■ HOW TO COMPLETE THIS TASK ■
Set down every record below exactly as it appears, but without the pictures.
▬▬▬▬▬▬▬▬▬▬
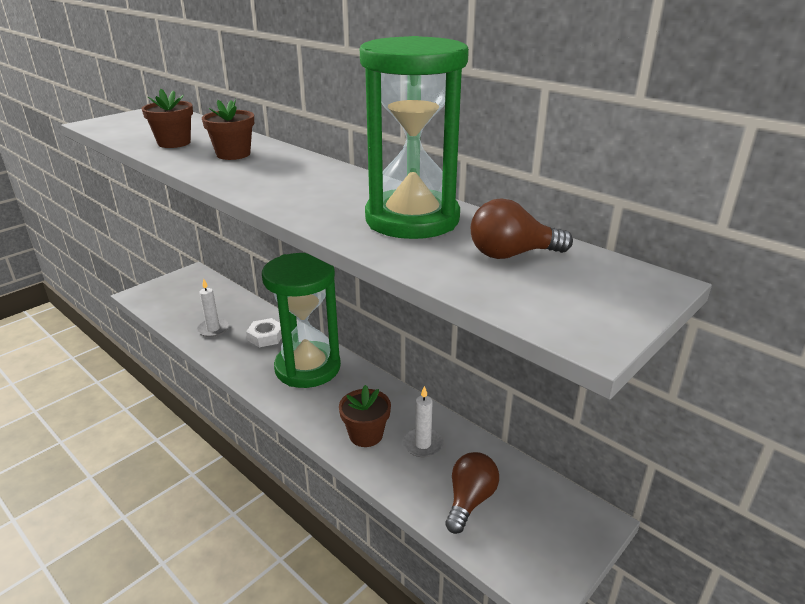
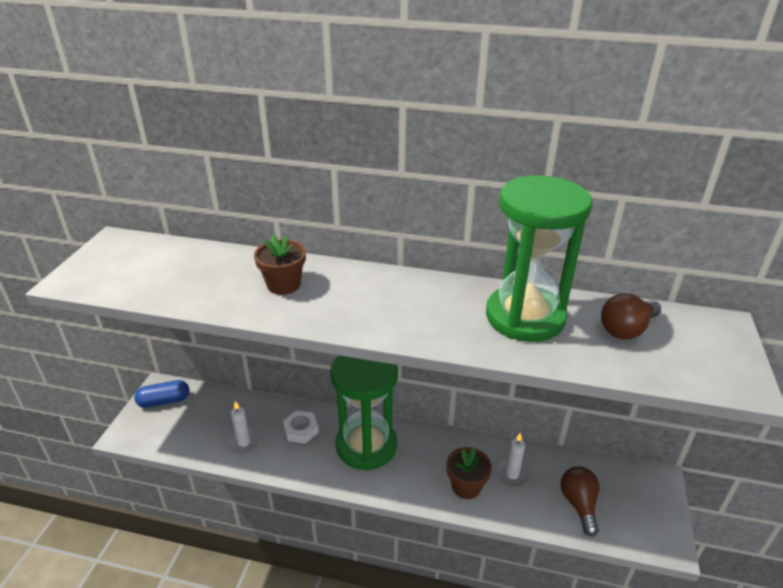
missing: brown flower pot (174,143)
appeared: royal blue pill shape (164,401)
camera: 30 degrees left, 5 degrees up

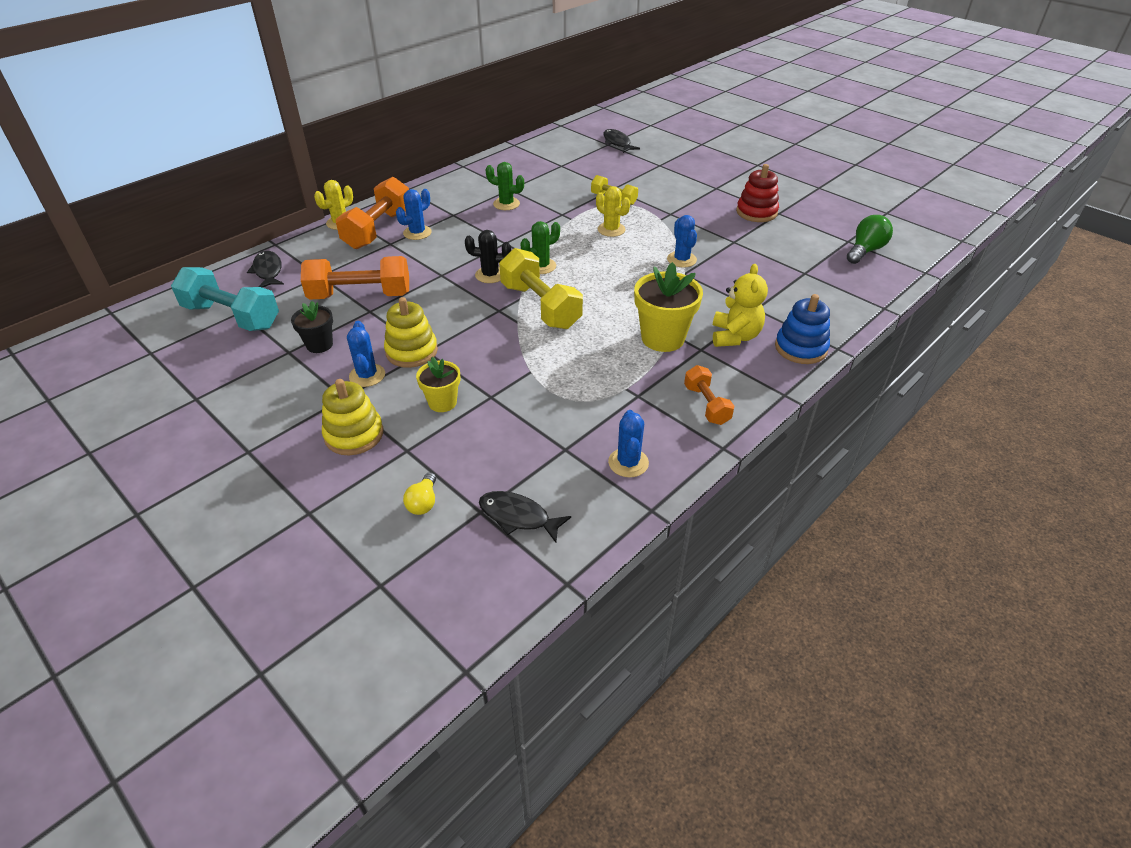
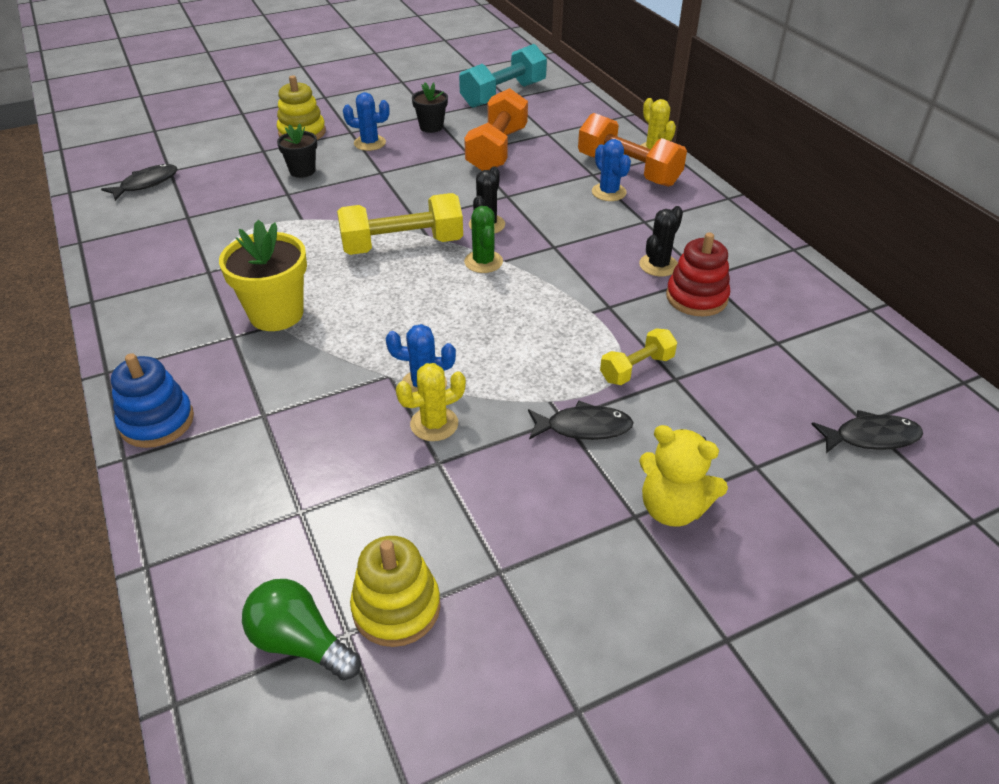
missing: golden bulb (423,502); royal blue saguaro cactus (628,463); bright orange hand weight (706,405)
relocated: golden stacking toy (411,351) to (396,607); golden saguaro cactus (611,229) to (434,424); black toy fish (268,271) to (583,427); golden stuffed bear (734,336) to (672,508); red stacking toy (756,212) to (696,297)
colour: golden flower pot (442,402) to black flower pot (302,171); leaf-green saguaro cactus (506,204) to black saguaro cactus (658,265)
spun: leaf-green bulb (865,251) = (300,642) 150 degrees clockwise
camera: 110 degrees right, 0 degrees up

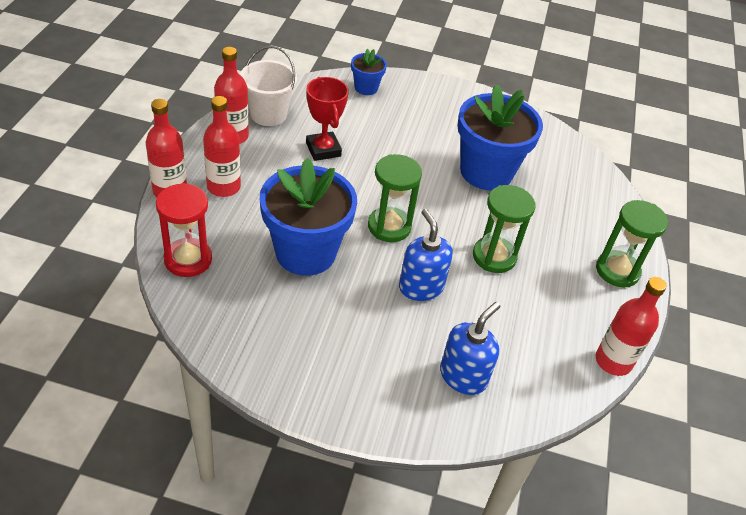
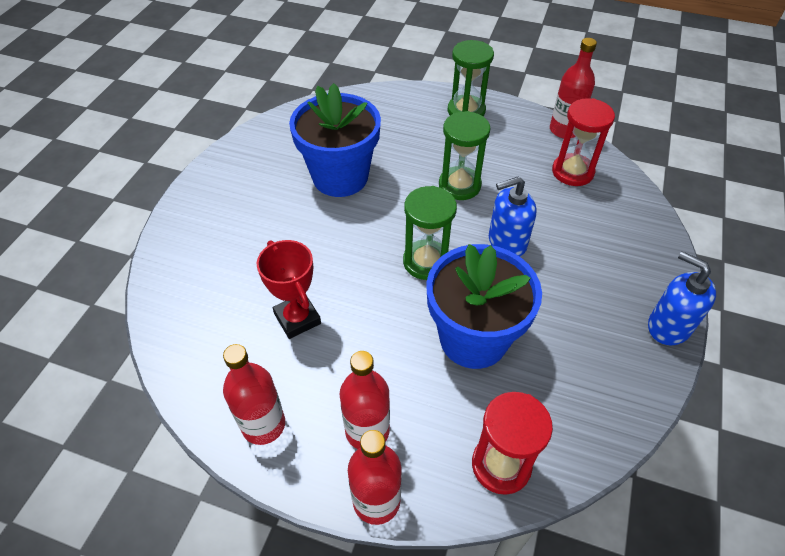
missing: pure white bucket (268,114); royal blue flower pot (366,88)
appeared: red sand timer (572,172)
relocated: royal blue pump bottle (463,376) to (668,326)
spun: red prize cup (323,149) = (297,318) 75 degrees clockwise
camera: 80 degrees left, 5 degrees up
▬▬▬▬▬▬▬▬▬▬
■ SOLUTION TO THIS EXERCISE ■
missing: brown flower pot (174,143)
appeared: royal blue pill shape (164,401)
camera: 30 degrees left, 5 degrees up

missing: golden bulb (423,502); royal blue saguaro cactus (628,463); bright orange hand weight (706,405)
relocated: golden stacking toy (411,351) to (396,607); golden saguaro cactus (611,229) to (434,424); black toy fish (268,271) to (583,427); golden stuffed bear (734,336) to (672,508); red stacking toy (756,212) to (696,297)
colour: golden flower pot (442,402) to black flower pot (302,171); leaf-green saguaro cactus (506,204) to black saguaro cactus (658,265)
spun: leaf-green bulb (865,251) = (300,642) 150 degrees clockwise
camera: 110 degrees right, 0 degrees up

missing: pure white bucket (268,114); royal blue flower pot (366,88)
appeared: red sand timer (572,172)
relocated: royal blue pump bottle (463,376) to (668,326)
spun: red prize cup (323,149) = (297,318) 75 degrees clockwise
camera: 80 degrees left, 5 degrees up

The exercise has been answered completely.